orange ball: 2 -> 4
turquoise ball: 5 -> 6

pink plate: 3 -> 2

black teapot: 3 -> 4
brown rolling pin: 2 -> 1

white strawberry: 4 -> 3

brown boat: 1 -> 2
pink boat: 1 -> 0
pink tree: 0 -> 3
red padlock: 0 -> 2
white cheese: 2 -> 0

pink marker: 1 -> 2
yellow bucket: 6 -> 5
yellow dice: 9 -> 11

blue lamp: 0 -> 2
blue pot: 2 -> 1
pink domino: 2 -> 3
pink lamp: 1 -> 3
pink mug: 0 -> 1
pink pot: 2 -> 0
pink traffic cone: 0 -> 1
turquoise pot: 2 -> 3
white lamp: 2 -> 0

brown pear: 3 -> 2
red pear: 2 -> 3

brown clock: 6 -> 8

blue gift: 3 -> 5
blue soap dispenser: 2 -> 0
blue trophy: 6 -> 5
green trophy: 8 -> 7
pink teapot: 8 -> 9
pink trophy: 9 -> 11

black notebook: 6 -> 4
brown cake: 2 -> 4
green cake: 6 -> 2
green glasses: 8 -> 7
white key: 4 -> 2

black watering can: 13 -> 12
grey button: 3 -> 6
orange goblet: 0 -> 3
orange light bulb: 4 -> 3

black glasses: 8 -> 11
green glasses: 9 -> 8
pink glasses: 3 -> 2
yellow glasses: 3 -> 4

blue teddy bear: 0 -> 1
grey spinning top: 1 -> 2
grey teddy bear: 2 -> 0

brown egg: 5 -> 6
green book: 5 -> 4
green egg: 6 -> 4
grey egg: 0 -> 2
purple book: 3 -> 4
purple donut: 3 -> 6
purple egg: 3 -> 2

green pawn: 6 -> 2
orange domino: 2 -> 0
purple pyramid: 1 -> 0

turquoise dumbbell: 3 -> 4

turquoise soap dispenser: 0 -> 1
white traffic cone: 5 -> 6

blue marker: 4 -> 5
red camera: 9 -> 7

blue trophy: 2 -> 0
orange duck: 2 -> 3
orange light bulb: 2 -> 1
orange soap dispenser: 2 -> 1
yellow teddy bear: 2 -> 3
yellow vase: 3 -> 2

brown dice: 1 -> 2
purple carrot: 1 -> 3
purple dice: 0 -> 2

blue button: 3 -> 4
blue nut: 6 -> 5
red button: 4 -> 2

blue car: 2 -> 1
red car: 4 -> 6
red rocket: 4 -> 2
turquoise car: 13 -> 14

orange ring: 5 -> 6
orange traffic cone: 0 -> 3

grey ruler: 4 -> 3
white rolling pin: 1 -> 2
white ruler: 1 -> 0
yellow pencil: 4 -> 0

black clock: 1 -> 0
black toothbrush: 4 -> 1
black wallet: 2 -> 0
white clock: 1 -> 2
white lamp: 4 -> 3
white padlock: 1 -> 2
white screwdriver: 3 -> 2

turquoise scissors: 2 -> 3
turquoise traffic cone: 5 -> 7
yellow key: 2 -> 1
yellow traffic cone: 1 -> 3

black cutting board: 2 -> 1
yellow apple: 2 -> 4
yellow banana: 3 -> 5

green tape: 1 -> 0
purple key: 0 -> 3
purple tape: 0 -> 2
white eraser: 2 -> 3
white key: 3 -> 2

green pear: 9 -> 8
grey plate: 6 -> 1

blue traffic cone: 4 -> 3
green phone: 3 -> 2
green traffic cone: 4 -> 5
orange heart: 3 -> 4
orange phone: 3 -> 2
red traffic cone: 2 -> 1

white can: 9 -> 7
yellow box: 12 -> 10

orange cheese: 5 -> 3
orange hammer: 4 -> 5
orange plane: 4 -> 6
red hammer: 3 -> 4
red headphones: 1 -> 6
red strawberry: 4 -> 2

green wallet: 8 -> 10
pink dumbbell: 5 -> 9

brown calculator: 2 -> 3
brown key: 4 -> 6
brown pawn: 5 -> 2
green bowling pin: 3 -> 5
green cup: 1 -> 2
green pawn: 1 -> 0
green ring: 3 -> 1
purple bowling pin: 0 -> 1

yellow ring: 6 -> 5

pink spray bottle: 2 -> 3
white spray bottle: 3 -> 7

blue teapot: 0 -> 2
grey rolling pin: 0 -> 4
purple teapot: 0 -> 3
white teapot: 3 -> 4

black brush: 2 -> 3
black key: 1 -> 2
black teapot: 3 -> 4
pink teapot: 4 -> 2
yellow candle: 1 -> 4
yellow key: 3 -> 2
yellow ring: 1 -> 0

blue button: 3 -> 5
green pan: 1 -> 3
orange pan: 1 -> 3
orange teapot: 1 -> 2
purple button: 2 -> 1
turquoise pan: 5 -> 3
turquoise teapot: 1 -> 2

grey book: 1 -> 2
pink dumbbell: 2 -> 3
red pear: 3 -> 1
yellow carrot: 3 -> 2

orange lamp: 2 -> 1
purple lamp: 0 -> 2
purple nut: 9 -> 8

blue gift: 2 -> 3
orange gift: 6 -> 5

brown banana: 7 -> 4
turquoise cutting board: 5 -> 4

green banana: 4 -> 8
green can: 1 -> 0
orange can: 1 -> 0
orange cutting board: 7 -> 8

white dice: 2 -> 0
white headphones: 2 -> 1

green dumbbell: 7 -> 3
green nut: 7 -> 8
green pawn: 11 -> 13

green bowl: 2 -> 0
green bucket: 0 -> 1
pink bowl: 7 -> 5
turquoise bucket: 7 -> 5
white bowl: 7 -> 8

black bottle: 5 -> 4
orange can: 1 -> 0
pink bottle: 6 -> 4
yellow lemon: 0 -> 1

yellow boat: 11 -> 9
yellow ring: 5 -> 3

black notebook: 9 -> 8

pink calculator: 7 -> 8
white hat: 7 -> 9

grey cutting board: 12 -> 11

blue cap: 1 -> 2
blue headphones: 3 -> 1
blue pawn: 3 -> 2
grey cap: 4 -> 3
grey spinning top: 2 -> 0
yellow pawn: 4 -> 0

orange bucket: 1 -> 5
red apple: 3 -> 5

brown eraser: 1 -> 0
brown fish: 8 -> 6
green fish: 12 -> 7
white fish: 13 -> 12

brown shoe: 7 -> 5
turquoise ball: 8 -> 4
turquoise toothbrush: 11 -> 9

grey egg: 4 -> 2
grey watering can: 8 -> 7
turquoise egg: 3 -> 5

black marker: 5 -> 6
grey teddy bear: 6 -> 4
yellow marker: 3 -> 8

§ WHAT IS REQUIRED
In the entries above, find the line holding "white strawberry: 4 -> 3" and the line holding "grey spinning top: 1 -> 2", then retype exactly those two lines and every line between them, and nothing else.

§ RESULT OF THIS EXERCISE
white strawberry: 4 -> 3

brown boat: 1 -> 2
pink boat: 1 -> 0
pink tree: 0 -> 3
red padlock: 0 -> 2
white cheese: 2 -> 0

pink marker: 1 -> 2
yellow bucket: 6 -> 5
yellow dice: 9 -> 11

blue lamp: 0 -> 2
blue pot: 2 -> 1
pink domino: 2 -> 3
pink lamp: 1 -> 3
pink mug: 0 -> 1
pink pot: 2 -> 0
pink traffic cone: 0 -> 1
turquoise pot: 2 -> 3
white lamp: 2 -> 0

brown pear: 3 -> 2
red pear: 2 -> 3

brown clock: 6 -> 8

blue gift: 3 -> 5
blue soap dispenser: 2 -> 0
blue trophy: 6 -> 5
green trophy: 8 -> 7
pink teapot: 8 -> 9
pink trophy: 9 -> 11

black notebook: 6 -> 4
brown cake: 2 -> 4
green cake: 6 -> 2
green glasses: 8 -> 7
white key: 4 -> 2

black watering can: 13 -> 12
grey button: 3 -> 6
orange goblet: 0 -> 3
orange light bulb: 4 -> 3

black glasses: 8 -> 11
green glasses: 9 -> 8
pink glasses: 3 -> 2
yellow glasses: 3 -> 4

blue teddy bear: 0 -> 1
grey spinning top: 1 -> 2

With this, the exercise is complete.